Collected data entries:
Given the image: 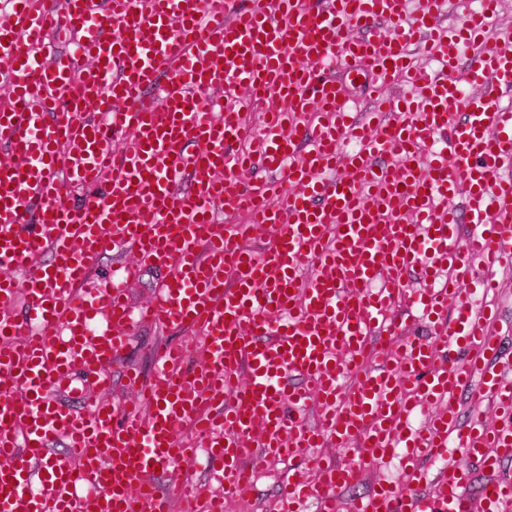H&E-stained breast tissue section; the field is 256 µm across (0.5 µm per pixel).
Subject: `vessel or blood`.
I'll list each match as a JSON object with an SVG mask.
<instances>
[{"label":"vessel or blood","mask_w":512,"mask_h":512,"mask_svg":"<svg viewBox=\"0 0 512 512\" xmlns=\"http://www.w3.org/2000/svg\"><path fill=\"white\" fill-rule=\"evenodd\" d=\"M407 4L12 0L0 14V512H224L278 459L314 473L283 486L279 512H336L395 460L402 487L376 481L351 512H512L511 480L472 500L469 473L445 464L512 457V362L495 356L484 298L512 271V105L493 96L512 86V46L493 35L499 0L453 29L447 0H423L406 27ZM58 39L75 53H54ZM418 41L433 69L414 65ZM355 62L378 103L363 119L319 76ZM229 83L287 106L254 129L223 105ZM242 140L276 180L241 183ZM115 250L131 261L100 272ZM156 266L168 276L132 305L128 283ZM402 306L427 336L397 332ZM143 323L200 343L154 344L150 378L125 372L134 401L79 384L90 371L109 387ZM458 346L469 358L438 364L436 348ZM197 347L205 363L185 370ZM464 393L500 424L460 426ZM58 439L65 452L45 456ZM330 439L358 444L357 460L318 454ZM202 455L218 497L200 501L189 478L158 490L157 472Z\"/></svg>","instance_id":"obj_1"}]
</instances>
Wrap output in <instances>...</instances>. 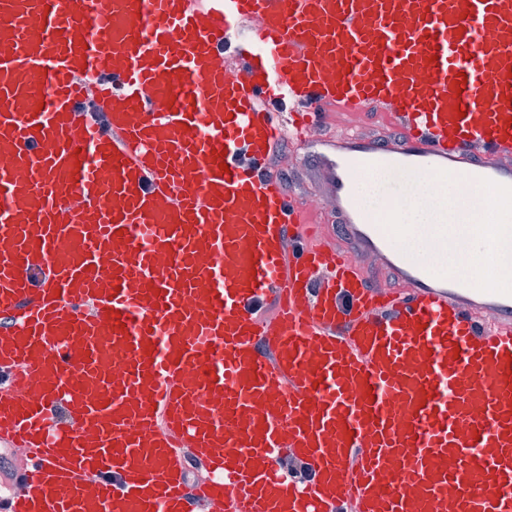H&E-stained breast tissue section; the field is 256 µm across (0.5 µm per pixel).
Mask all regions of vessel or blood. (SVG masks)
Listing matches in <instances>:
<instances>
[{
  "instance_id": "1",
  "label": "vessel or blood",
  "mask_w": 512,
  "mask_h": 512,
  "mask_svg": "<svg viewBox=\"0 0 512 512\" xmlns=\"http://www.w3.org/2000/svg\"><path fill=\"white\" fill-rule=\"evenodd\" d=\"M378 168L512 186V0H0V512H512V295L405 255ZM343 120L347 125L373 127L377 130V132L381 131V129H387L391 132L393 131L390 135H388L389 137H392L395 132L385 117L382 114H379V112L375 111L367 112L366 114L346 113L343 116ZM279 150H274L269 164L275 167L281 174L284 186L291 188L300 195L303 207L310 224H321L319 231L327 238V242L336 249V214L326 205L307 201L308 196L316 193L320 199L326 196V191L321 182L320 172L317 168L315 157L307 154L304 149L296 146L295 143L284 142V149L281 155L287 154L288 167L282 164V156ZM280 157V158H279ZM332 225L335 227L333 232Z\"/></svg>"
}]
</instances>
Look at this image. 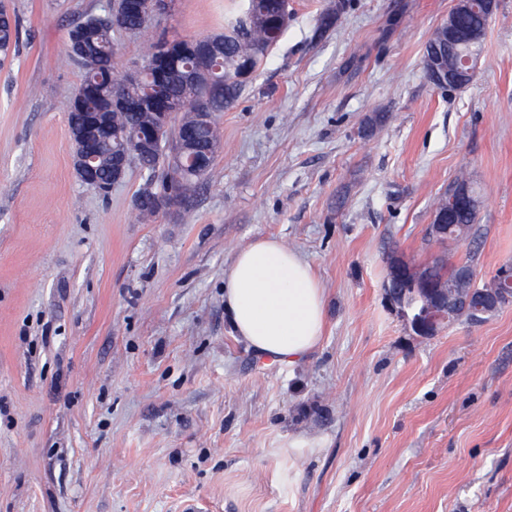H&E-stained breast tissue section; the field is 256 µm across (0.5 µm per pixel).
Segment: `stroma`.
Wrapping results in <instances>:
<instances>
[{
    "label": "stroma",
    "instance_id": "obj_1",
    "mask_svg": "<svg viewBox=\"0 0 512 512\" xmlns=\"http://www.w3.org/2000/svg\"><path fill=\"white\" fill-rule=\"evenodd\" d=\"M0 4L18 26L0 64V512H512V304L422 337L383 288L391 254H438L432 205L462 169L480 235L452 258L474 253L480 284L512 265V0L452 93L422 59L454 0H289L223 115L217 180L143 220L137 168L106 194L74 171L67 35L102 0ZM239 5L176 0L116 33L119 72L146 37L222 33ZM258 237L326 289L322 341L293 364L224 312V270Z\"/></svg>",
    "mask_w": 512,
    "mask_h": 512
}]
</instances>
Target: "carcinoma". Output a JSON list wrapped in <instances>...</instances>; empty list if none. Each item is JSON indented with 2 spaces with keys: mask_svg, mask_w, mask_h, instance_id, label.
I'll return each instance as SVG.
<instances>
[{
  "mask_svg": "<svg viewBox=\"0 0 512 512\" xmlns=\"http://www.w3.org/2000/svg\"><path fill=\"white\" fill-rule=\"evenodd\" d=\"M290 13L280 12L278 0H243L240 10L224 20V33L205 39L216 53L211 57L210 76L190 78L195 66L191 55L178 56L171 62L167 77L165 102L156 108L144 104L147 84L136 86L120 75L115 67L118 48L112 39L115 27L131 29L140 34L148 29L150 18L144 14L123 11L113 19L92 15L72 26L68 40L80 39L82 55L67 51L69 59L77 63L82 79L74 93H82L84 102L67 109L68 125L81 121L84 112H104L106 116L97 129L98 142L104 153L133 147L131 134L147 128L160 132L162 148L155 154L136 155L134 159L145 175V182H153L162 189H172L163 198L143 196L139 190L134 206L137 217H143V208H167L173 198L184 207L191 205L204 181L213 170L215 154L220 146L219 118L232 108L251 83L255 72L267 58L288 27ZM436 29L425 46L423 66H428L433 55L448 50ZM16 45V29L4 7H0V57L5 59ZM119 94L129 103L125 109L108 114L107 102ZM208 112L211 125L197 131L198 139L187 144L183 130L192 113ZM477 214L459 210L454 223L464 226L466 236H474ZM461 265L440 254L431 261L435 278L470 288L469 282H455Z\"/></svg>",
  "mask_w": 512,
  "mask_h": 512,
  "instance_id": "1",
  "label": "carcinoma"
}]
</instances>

Task: Send back exactly the lines from the line with "mask_h, instance_id, label." through the end of the records.

Full output:
Target: "carcinoma". Output a JSON list wrapped in <instances>...</instances>; empty list if none. Each item is JSON indented with 2 spaces with keys: mask_svg, mask_w, mask_h, instance_id, label.
I'll return each instance as SVG.
<instances>
[{
  "mask_svg": "<svg viewBox=\"0 0 512 512\" xmlns=\"http://www.w3.org/2000/svg\"><path fill=\"white\" fill-rule=\"evenodd\" d=\"M290 13L280 12L278 0H243L240 10L224 20V33L205 39L216 53L211 57L210 76L190 78L195 66L191 55L178 56L171 62L167 77L165 102L156 108L144 104L147 84L136 86L120 75L115 67L118 48L112 39L115 27L131 29L140 34L148 29L150 18L144 14L123 11L113 19L92 15L72 26L68 40L80 39L82 55L67 51L69 59L77 63L82 79L74 93H82L84 102L67 109L68 125L81 121L84 112H104L106 116L97 129L98 142L104 153L133 147L131 134L147 128L160 132L162 148L155 154L136 155L134 159L145 175V182H153L162 189H172L163 198L143 196L139 190L134 206L137 217H143V208H167L173 198L184 207L191 205L204 181L213 170L215 154L220 146L219 118L232 108L251 83L255 72L267 58L288 27ZM436 29L425 46L423 66H428L433 55L448 50ZM16 45V29L4 7H0V57L5 59ZM119 94L129 103L125 109L108 114L107 102ZM208 112L211 125L197 131L198 139L187 144L183 130L192 113ZM477 214L459 210L454 223L464 226L466 236H474ZM461 265L440 254L431 261L435 278L470 288L469 282H455Z\"/></svg>",
  "mask_w": 512,
  "mask_h": 512,
  "instance_id": "1",
  "label": "carcinoma"
}]
</instances>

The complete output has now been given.